* Problem description *
Read through the material below and find each line that has the word "cheese"; copy it.

* Records to process *
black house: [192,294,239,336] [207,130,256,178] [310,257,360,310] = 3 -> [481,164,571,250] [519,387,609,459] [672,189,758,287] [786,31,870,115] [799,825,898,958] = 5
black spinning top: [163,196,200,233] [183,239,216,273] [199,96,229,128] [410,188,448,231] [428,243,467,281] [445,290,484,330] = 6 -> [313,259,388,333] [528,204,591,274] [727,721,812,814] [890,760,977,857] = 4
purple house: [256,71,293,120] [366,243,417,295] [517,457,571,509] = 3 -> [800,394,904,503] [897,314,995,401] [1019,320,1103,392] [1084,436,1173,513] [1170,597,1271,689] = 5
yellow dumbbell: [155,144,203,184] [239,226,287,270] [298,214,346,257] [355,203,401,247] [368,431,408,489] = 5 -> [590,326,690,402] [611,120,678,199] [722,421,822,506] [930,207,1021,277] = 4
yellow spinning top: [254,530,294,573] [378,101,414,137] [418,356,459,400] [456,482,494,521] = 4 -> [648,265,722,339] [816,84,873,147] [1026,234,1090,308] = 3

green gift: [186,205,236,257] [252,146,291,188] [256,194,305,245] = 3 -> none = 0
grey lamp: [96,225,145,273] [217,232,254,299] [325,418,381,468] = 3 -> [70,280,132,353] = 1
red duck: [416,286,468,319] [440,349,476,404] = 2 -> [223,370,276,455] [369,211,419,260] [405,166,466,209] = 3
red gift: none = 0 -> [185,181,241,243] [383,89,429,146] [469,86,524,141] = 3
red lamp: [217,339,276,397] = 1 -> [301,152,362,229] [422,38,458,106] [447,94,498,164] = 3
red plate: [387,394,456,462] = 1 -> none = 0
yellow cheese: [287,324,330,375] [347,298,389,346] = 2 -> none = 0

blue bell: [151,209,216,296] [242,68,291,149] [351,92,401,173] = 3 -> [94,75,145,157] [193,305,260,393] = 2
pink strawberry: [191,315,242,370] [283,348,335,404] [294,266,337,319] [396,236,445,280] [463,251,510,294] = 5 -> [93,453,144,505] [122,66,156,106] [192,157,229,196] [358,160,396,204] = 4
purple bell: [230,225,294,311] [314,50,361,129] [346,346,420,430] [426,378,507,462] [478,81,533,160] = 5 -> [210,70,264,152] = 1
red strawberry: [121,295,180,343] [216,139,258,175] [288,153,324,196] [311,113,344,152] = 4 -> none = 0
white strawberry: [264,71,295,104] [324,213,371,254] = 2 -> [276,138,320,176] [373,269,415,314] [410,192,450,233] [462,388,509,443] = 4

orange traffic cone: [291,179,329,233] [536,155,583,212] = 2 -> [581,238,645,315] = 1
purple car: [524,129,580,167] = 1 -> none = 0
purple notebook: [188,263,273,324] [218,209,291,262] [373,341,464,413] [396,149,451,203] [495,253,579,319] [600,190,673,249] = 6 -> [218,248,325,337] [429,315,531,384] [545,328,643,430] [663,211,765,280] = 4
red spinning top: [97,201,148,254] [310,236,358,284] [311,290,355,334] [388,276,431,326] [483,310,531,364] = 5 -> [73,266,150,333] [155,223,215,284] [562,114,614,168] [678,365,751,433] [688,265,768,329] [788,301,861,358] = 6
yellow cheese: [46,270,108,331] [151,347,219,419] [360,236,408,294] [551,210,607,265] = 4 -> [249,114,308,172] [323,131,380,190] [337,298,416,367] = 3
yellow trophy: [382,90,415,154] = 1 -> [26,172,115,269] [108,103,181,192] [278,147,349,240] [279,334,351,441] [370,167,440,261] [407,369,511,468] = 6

* Solution for this task *
yellow cheese: [287,324,330,375] [347,298,389,346] = 2 -> none = 0
yellow cheese: [46,270,108,331] [151,347,219,419] [360,236,408,294] [551,210,607,265] = 4 -> [249,114,308,172] [323,131,380,190] [337,298,416,367] = 3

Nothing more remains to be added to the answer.